Only a number is required: how many lines of the material contain the word "orange"?
..........
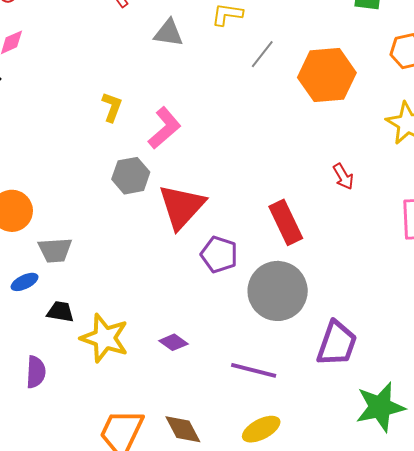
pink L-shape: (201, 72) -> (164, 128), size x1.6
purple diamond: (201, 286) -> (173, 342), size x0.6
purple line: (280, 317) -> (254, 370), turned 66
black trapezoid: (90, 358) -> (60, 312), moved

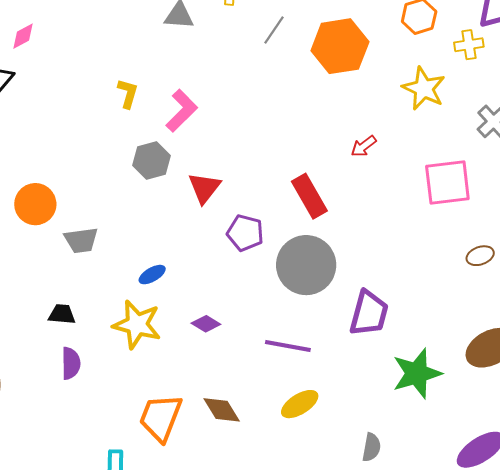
red arrow: (343, 177) -> (364, 146), turned 88
red triangle: (182, 207) -> (204, 188), size x0.7
blue ellipse: (25, 282) -> (152, 275), moved
black trapezoid: (60, 312) -> (62, 314), moved

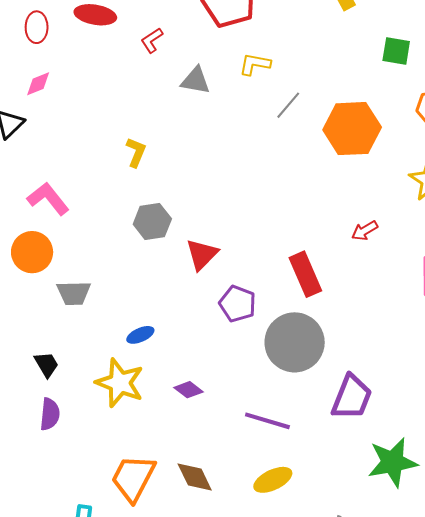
pink L-shape: (182, 111) -> (48, 199), moved, turned -90
black trapezoid: (62, 314) -> (46, 364), turned 48

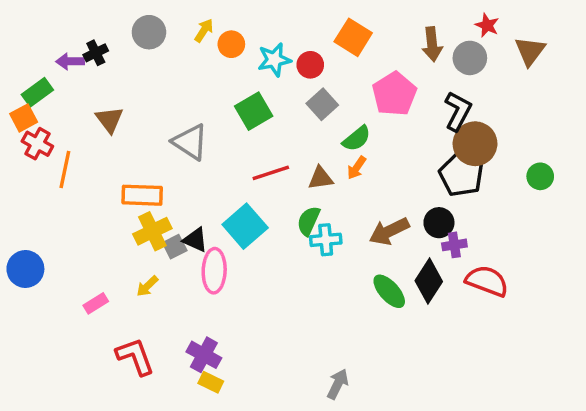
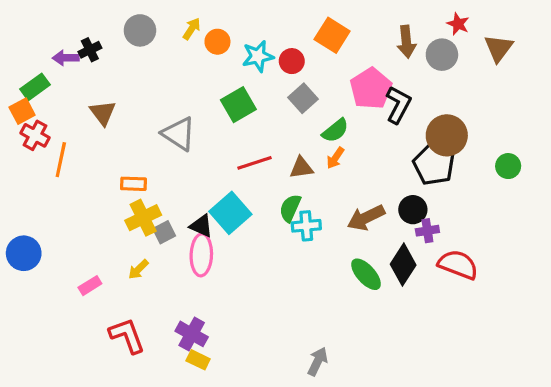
black L-shape: (458, 111) -> (398, 105), moved
orange rectangle: (142, 195) -> (133, 184), size x0.7
black triangle: (195, 240) -> (201, 226), moved

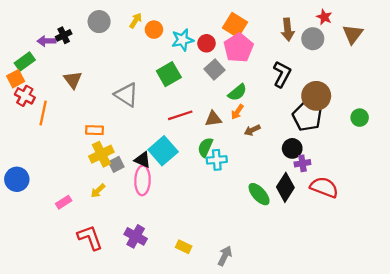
pink pentagon: (371, 89) -> (238, 48), moved
brown arrow: (366, 218) -> (252, 130), moved, size x0.6
yellow rectangle: (198, 360) -> (184, 247), moved

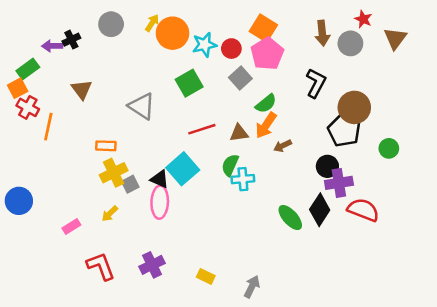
orange circle: (154, 30) -> (172, 33), size x1.6
orange arrow: (237, 112) -> (266, 125), size x1.5
green circle: (360, 118) -> (389, 148), moved
purple cross: (302, 163) -> (339, 183), size x1.5
purple cross: (136, 236) -> (152, 265), turned 35

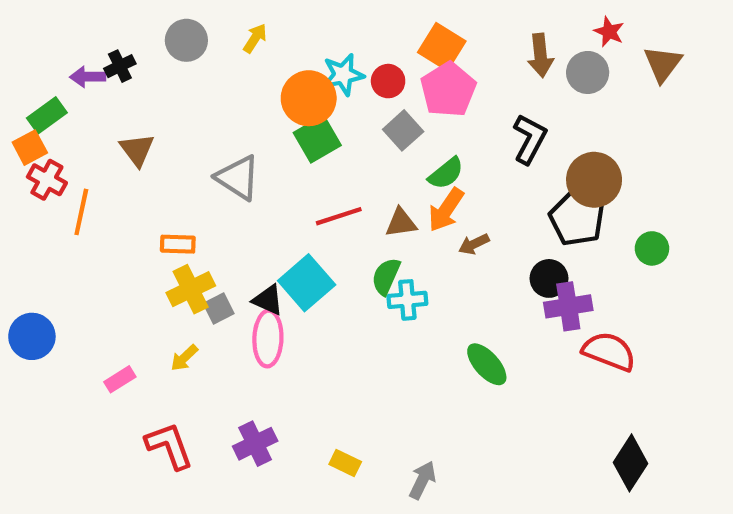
orange circle: (172, 33) -> (309, 98), moved
black diamond: (320, 210) -> (631, 463), moved

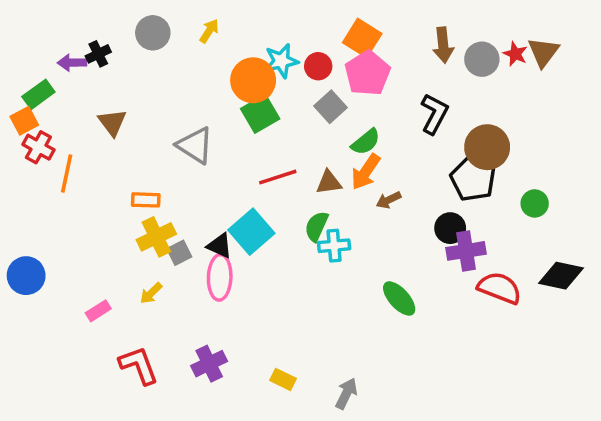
red star: (609, 32) -> (515, 54), moved
black diamond: (631, 463) -> (561, 276), moved, turned 69

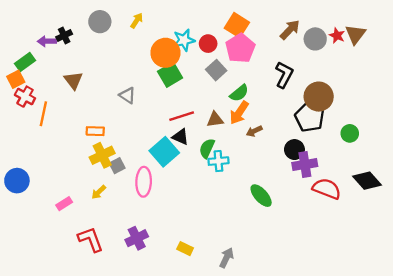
brown arrow: (443, 45) -> (290, 30), turned -130
gray triangle: (195, 145) -> (127, 95), size x0.7
black triangle: (220, 246) -> (180, 137), moved
black diamond: (561, 276) -> (367, 181), turned 36

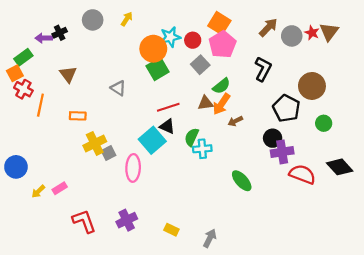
brown circle: (319, 97) -> (312, 86), moved
brown triangle: (215, 120) -> (205, 103), moved
orange rectangle: (95, 131) -> (78, 116), moved
yellow arrow: (99, 192) -> (38, 191), moved

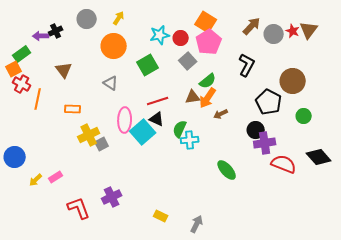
orange circle: (153, 49) -> (114, 46), moved
pink ellipse: (133, 168) -> (125, 120), moved
purple cross: (127, 220) -> (112, 197), moved

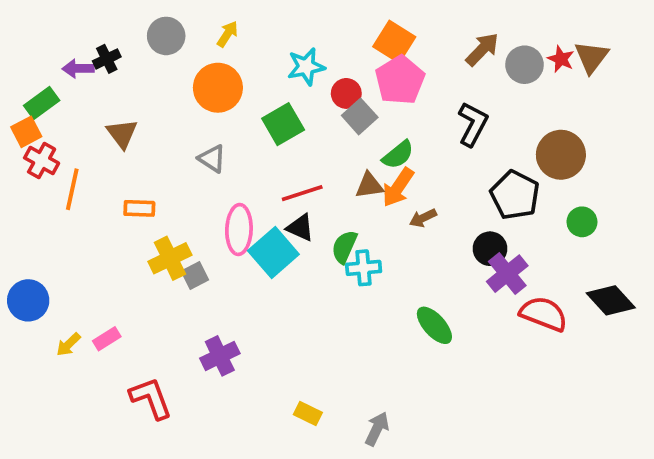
red circle: (181, 38) -> (346, 93), moved
purple cross: (265, 143) -> (507, 274), turned -30
purple cross: (112, 197) -> (220, 356), moved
..........
→ **SOLUTION TO THIS EXERCISE**
6